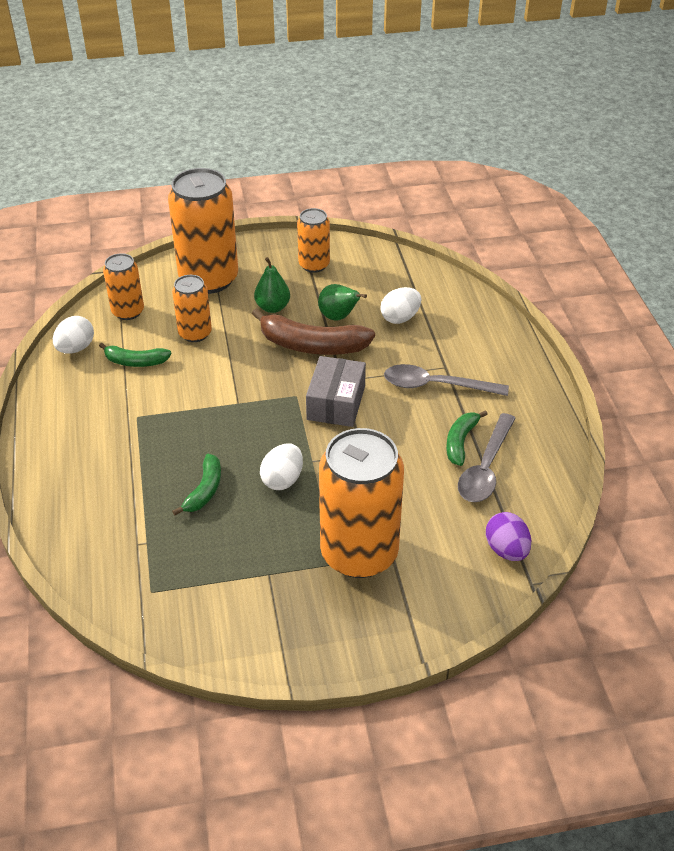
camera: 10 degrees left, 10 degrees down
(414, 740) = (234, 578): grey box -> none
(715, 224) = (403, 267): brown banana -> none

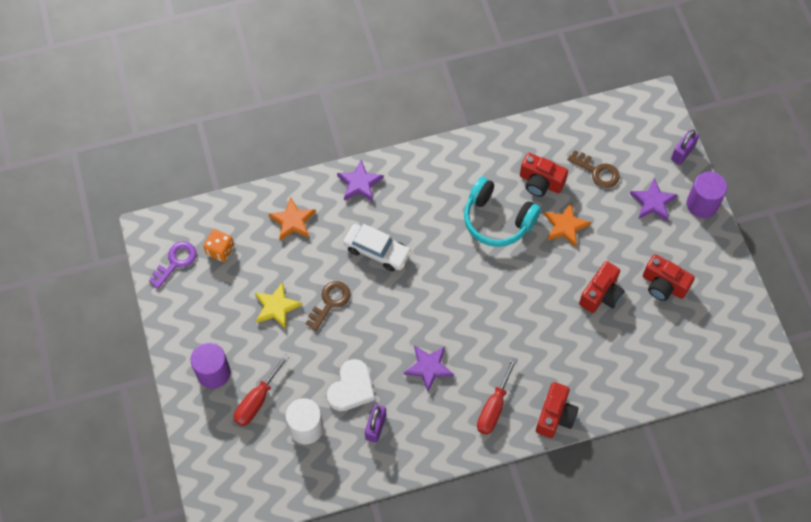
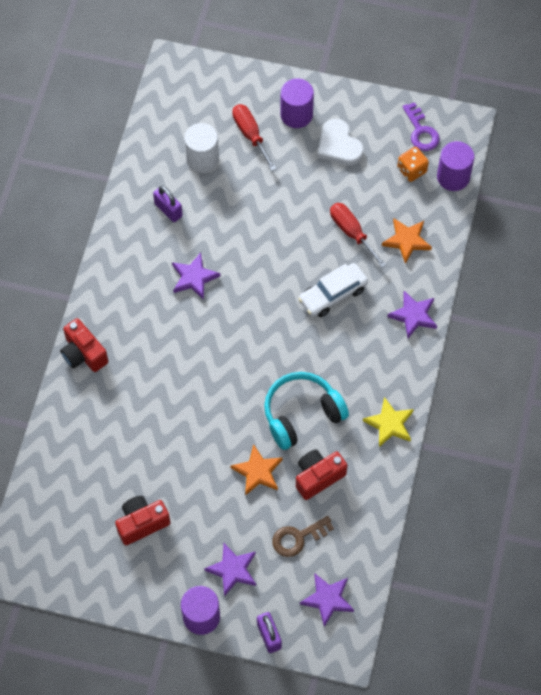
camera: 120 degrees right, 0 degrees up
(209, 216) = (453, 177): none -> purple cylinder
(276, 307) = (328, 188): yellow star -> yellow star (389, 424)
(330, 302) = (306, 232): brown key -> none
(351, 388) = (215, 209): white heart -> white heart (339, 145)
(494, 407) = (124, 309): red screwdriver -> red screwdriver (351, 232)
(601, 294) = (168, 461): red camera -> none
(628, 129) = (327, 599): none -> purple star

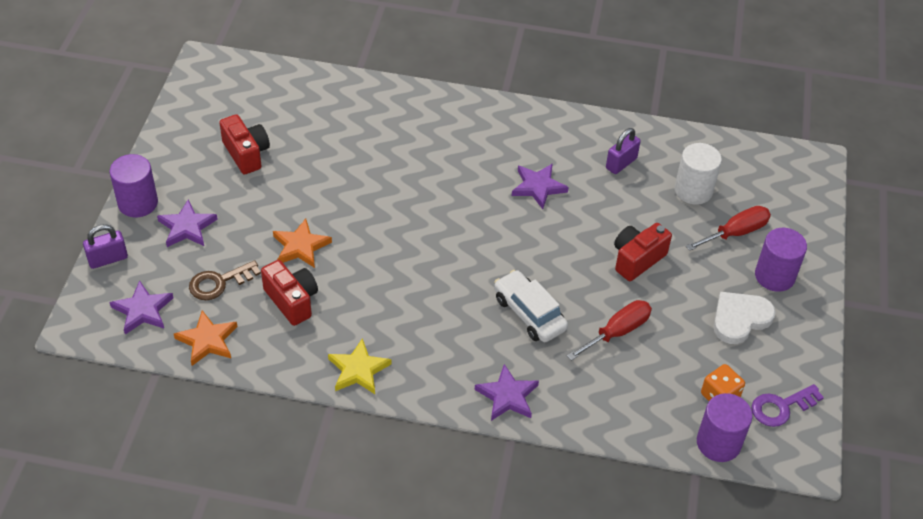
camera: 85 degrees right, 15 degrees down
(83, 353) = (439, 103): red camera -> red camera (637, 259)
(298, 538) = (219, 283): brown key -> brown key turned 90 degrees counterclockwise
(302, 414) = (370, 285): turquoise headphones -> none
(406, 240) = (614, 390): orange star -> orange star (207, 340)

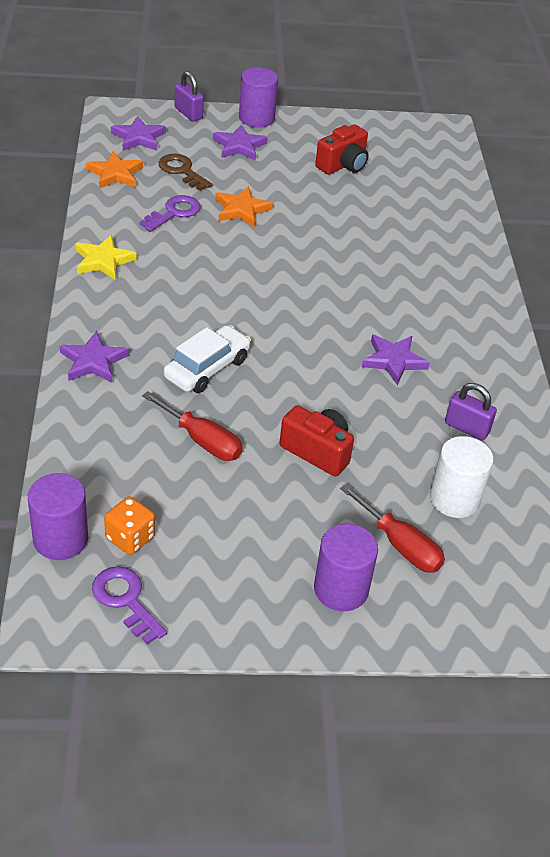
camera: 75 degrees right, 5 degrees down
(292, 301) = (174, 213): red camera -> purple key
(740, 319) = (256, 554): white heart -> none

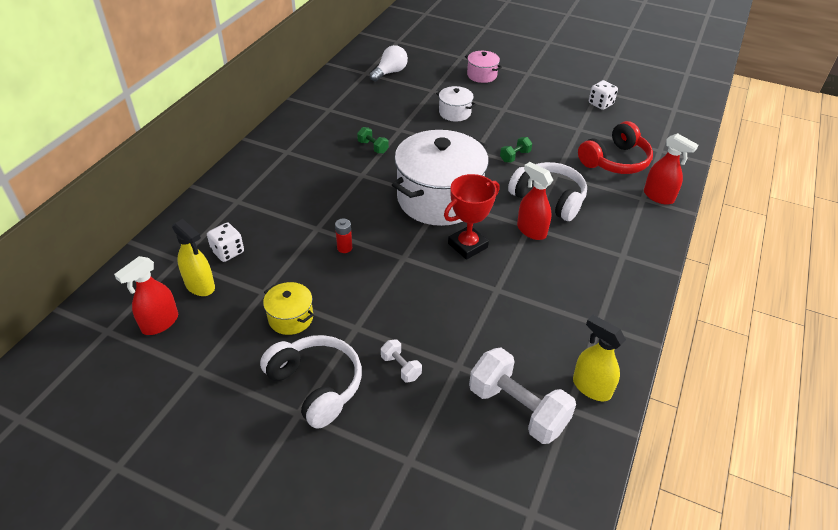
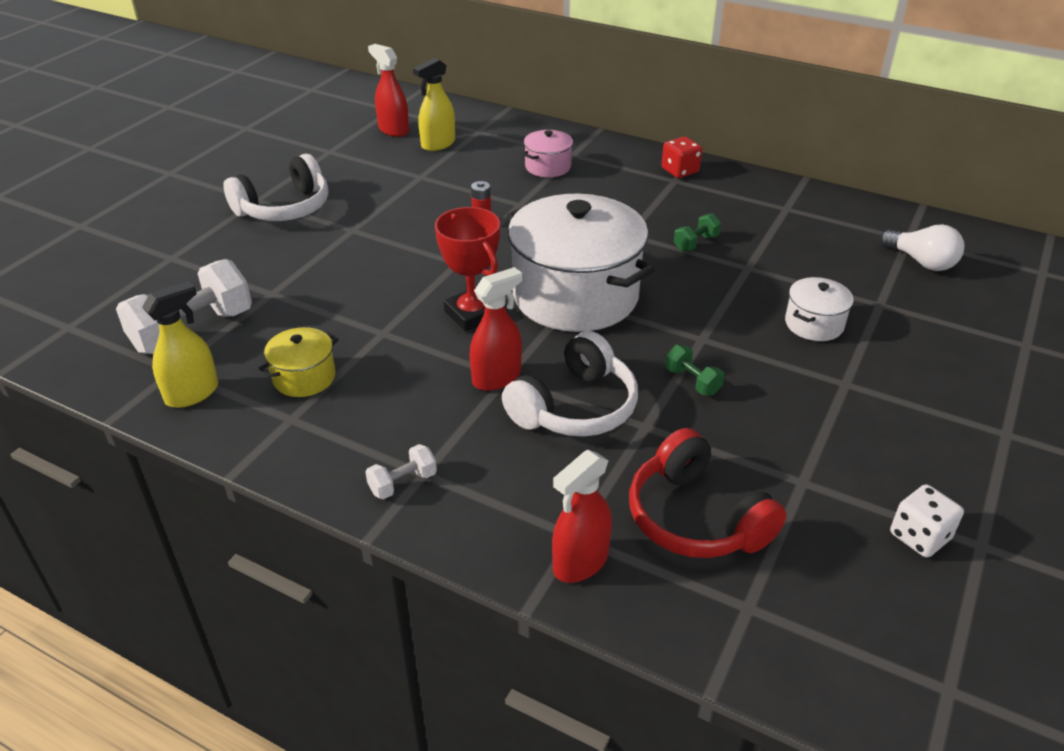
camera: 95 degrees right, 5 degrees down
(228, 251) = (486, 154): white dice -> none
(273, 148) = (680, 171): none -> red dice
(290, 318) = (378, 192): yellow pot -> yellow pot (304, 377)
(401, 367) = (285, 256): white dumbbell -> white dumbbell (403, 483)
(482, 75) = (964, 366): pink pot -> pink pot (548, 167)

☆ ☆ ☆ ☆ ☆ ☆ ☆

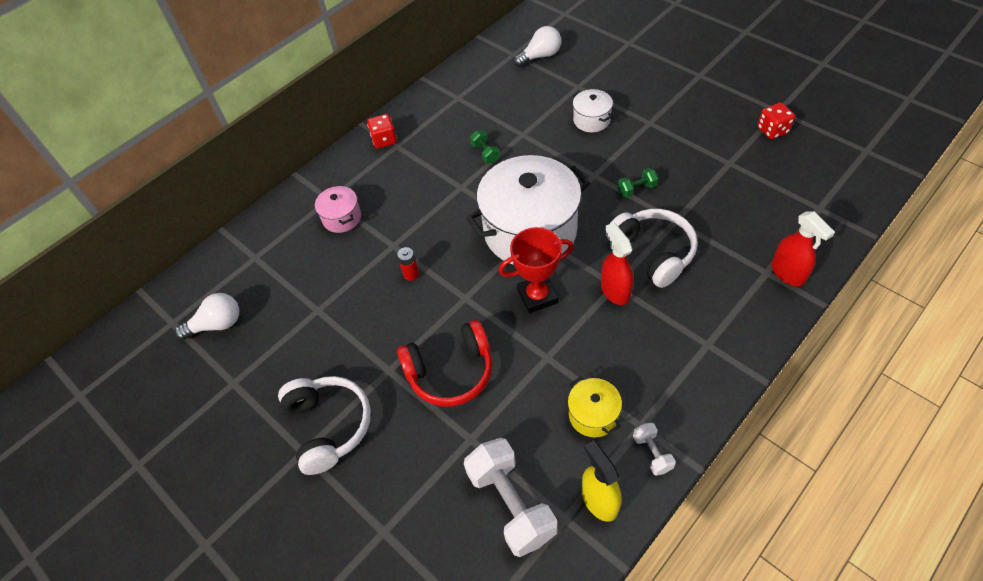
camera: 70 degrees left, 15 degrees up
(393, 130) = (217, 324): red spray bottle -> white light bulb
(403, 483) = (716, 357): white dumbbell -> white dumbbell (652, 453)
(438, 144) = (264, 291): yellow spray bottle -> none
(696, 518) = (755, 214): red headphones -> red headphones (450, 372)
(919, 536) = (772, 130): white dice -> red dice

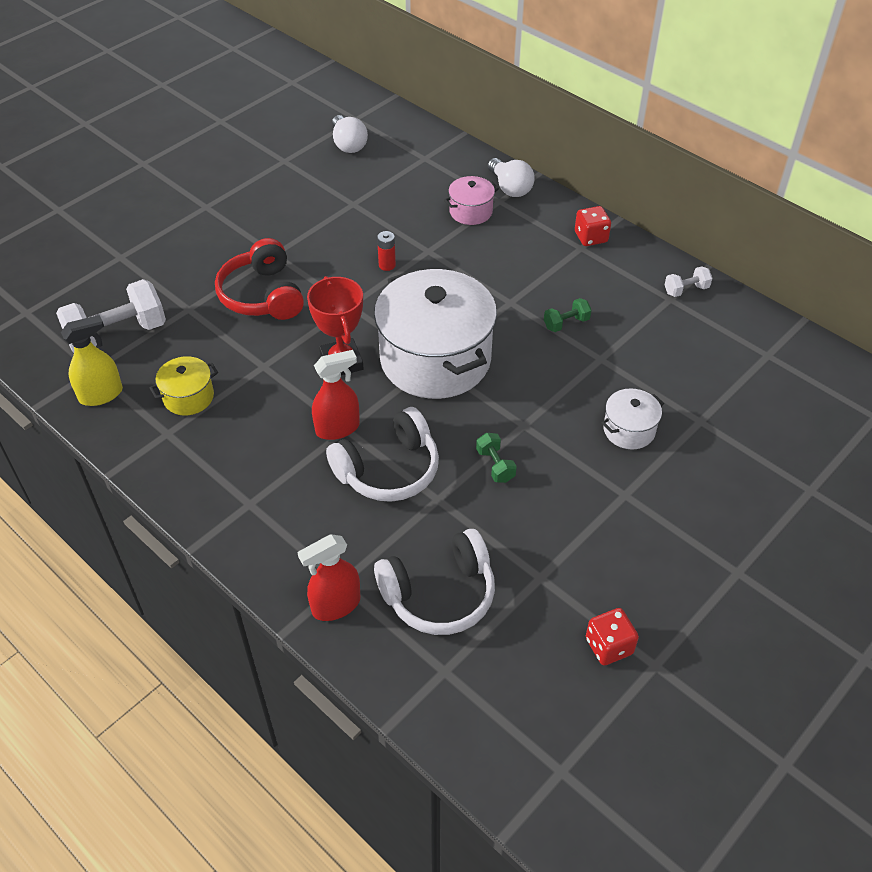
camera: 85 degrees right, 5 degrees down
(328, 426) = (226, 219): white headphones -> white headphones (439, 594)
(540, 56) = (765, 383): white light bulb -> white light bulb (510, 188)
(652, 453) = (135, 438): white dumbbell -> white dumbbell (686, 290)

☆ ☆ ☆ ☆ ☆ ☆ ☆

Problem to solve:
The string "dice" marks the lines to copy; report each of them from the data above.

Response to this task:
(228, 251) = (486, 154): white dice -> none
(273, 148) = (680, 171): none -> red dice
(919, 536) = (772, 130): white dice -> red dice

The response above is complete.